▶ _Data for the task_
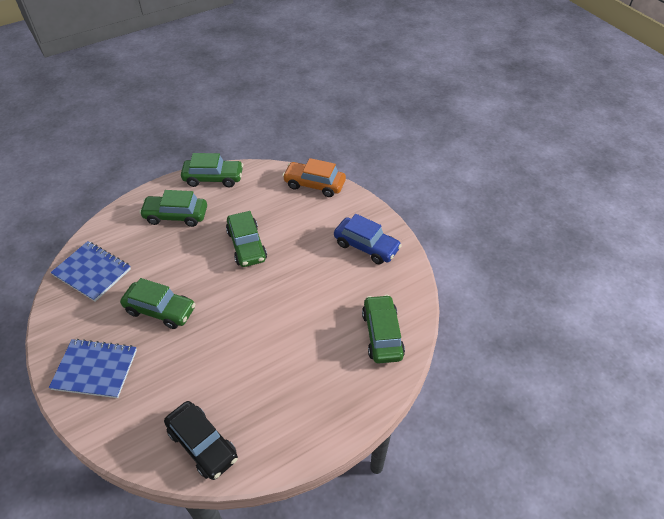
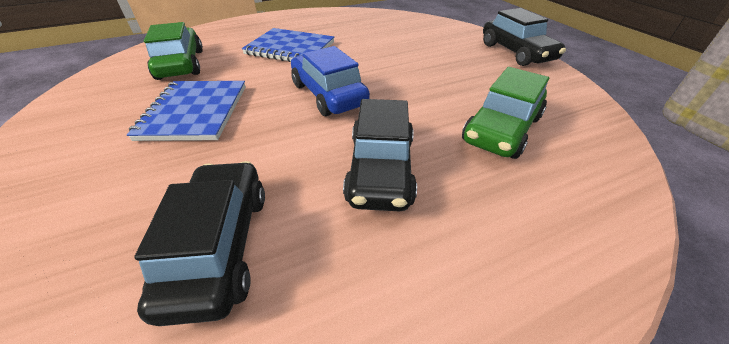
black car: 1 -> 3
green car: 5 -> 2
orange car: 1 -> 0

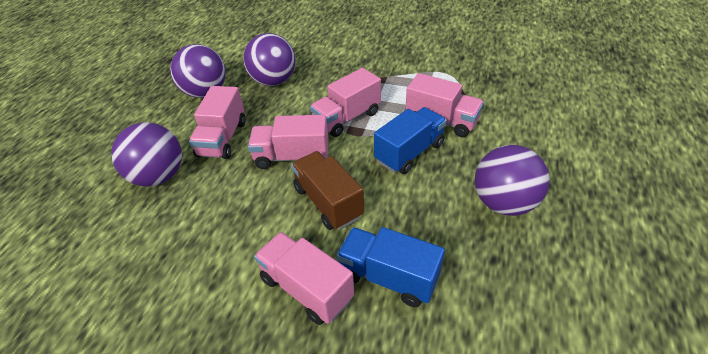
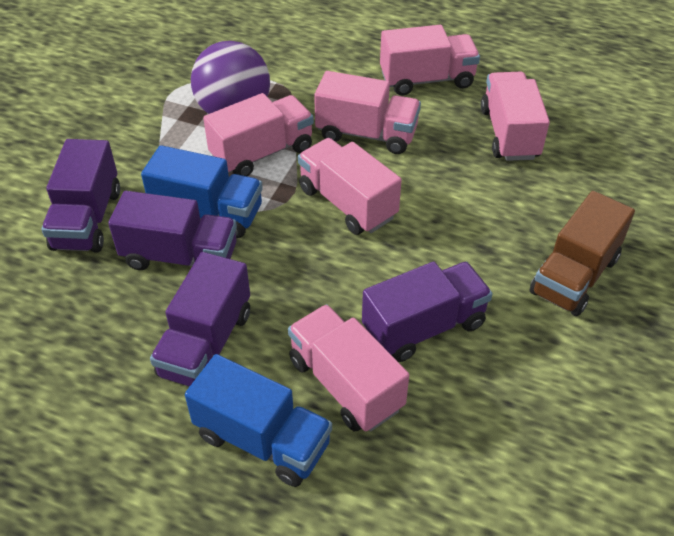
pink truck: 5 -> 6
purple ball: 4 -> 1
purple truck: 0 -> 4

▶ _What to do_
No pictures should appear in the copy; write out exactly the lines from the one containing "green car: 5 -> 2" through the end of the material.

▶ _Solution_
green car: 5 -> 2
orange car: 1 -> 0

pink truck: 5 -> 6
purple ball: 4 -> 1
purple truck: 0 -> 4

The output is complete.